Exercise details
Only lines containing the string "plus" belong in the answer; find them in the records and copy them.

*** Opening of Listed records ***

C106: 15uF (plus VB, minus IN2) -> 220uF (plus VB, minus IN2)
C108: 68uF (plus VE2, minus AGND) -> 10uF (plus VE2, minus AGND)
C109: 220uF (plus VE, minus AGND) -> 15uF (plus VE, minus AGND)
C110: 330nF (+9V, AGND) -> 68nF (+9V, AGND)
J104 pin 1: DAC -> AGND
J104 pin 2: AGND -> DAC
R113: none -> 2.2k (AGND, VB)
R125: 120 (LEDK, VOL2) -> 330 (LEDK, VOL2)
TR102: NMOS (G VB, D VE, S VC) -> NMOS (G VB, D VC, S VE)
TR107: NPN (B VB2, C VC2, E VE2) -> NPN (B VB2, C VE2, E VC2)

*** Close of Listed records ***
*** Opening of Listed records ***

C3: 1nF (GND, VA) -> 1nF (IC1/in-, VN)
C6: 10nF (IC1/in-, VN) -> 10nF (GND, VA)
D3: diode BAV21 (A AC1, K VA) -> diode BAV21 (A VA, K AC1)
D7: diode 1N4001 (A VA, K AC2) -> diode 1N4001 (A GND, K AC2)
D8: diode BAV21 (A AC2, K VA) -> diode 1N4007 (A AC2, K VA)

*** Close of Listed records ***

Expected answer
C106: 15uF (plus VB, minus IN2) -> 220uF (plus VB, minus IN2)
C108: 68uF (plus VE2, minus AGND) -> 10uF (plus VE2, minus AGND)
C109: 220uF (plus VE, minus AGND) -> 15uF (plus VE, minus AGND)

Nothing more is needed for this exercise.